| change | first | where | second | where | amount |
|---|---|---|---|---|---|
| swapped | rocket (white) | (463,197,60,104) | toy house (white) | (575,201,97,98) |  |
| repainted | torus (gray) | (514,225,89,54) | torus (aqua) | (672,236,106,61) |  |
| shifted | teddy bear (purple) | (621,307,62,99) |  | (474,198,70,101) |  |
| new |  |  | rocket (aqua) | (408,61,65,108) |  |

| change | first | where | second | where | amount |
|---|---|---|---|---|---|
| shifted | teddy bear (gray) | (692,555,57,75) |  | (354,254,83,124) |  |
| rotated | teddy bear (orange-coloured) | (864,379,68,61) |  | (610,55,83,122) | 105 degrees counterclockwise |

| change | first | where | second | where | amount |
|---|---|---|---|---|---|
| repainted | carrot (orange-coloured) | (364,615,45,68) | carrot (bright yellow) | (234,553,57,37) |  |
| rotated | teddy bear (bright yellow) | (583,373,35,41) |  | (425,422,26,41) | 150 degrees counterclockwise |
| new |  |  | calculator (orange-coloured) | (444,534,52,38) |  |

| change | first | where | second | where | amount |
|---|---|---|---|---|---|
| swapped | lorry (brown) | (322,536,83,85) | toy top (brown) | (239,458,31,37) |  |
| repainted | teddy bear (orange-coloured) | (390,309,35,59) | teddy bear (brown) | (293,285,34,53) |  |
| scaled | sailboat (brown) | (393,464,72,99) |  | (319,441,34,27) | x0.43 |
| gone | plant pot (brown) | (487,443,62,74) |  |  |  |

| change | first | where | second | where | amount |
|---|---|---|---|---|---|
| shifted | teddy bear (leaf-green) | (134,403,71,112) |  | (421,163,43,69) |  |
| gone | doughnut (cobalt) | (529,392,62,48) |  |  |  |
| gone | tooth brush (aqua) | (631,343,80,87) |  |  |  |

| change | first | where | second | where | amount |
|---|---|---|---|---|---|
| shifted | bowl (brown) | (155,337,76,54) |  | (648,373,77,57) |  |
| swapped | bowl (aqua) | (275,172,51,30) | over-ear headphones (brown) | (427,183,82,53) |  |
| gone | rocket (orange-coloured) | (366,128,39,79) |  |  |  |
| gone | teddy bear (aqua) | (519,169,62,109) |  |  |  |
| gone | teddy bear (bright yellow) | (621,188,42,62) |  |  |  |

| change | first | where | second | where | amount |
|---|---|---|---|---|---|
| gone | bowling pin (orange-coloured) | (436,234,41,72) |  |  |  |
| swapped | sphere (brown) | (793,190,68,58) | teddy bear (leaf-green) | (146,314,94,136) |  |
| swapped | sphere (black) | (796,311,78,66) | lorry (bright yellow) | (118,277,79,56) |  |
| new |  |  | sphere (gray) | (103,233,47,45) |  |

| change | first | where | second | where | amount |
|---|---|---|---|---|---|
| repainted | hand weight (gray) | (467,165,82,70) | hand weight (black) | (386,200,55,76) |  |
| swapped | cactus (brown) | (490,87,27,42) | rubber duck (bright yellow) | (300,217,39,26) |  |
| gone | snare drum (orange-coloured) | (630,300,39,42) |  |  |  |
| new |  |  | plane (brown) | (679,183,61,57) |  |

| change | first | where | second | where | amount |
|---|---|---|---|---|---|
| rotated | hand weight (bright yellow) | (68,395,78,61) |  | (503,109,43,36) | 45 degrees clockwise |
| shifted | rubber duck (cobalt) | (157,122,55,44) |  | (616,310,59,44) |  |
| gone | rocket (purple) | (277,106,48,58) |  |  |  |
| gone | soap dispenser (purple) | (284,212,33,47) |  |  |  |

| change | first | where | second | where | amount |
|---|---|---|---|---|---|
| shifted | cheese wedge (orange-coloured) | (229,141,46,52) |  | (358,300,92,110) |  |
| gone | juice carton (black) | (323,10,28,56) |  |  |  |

::::

_TASK REQUIREMENTS_
Copy every record precisely, omitting nothing.

_EXERCISE SOLUTION_
| change | first | where | second | where | amount |
|---|---|---|---|---|---|
| swapped | rocket (white) | (463,197,60,104) | toy house (white) | (575,201,97,98) |  |
| repainted | torus (gray) | (514,225,89,54) | torus (aqua) | (672,236,106,61) |  |
| shifted | teddy bear (purple) | (621,307,62,99) |  | (474,198,70,101) |  |
| new |  |  | rocket (aqua) | (408,61,65,108) |  |

| change | first | where | second | where | amount |
|---|---|---|---|---|---|
| shifted | teddy bear (gray) | (692,555,57,75) |  | (354,254,83,124) |  |
| rotated | teddy bear (orange-coloured) | (864,379,68,61) |  | (610,55,83,122) | 105 degrees counterclockwise |

| change | first | where | second | where | amount |
|---|---|---|---|---|---|
| repainted | carrot (orange-coloured) | (364,615,45,68) | carrot (bright yellow) | (234,553,57,37) |  |
| rotated | teddy bear (bright yellow) | (583,373,35,41) |  | (425,422,26,41) | 150 degrees counterclockwise |
| new |  |  | calculator (orange-coloured) | (444,534,52,38) |  |

| change | first | where | second | where | amount |
|---|---|---|---|---|---|
| swapped | lorry (brown) | (322,536,83,85) | toy top (brown) | (239,458,31,37) |  |
| repainted | teddy bear (orange-coloured) | (390,309,35,59) | teddy bear (brown) | (293,285,34,53) |  |
| scaled | sailboat (brown) | (393,464,72,99) |  | (319,441,34,27) | x0.43 |
| gone | plant pot (brown) | (487,443,62,74) |  |  |  |

| change | first | where | second | where | amount |
|---|---|---|---|---|---|
| shifted | teddy bear (leaf-green) | (134,403,71,112) |  | (421,163,43,69) |  |
| gone | doughnut (cobalt) | (529,392,62,48) |  |  |  |
| gone | tooth brush (aqua) | (631,343,80,87) |  |  |  |

| change | first | where | second | where | amount |
|---|---|---|---|---|---|
| shifted | bowl (brown) | (155,337,76,54) |  | (648,373,77,57) |  |
| swapped | bowl (aqua) | (275,172,51,30) | over-ear headphones (brown) | (427,183,82,53) |  |
| gone | rocket (orange-coloured) | (366,128,39,79) |  |  |  |
| gone | teddy bear (aqua) | (519,169,62,109) |  |  |  |
| gone | teddy bear (bright yellow) | (621,188,42,62) |  |  |  |

| change | first | where | second | where | amount |
|---|---|---|---|---|---|
| gone | bowling pin (orange-coloured) | (436,234,41,72) |  |  |  |
| swapped | sphere (brown) | (793,190,68,58) | teddy bear (leaf-green) | (146,314,94,136) |  |
| swapped | sphere (black) | (796,311,78,66) | lorry (bright yellow) | (118,277,79,56) |  |
| new |  |  | sphere (gray) | (103,233,47,45) |  |

| change | first | where | second | where | amount |
|---|---|---|---|---|---|
| repainted | hand weight (gray) | (467,165,82,70) | hand weight (black) | (386,200,55,76) |  |
| swapped | cactus (brown) | (490,87,27,42) | rubber duck (bright yellow) | (300,217,39,26) |  |
| gone | snare drum (orange-coloured) | (630,300,39,42) |  |  |  |
| new |  |  | plane (brown) | (679,183,61,57) |  |

| change | first | where | second | where | amount |
|---|---|---|---|---|---|
| rotated | hand weight (bright yellow) | (68,395,78,61) |  | (503,109,43,36) | 45 degrees clockwise |
| shifted | rubber duck (cobalt) | (157,122,55,44) |  | (616,310,59,44) |  |
| gone | rocket (purple) | (277,106,48,58) |  |  |  |
| gone | soap dispenser (purple) | (284,212,33,47) |  |  |  |

| change | first | where | second | where | amount |
|---|---|---|---|---|---|
| shifted | cheese wedge (orange-coloured) | (229,141,46,52) |  | (358,300,92,110) |  |
| gone | juice carton (black) | (323,10,28,56) |  |  |  |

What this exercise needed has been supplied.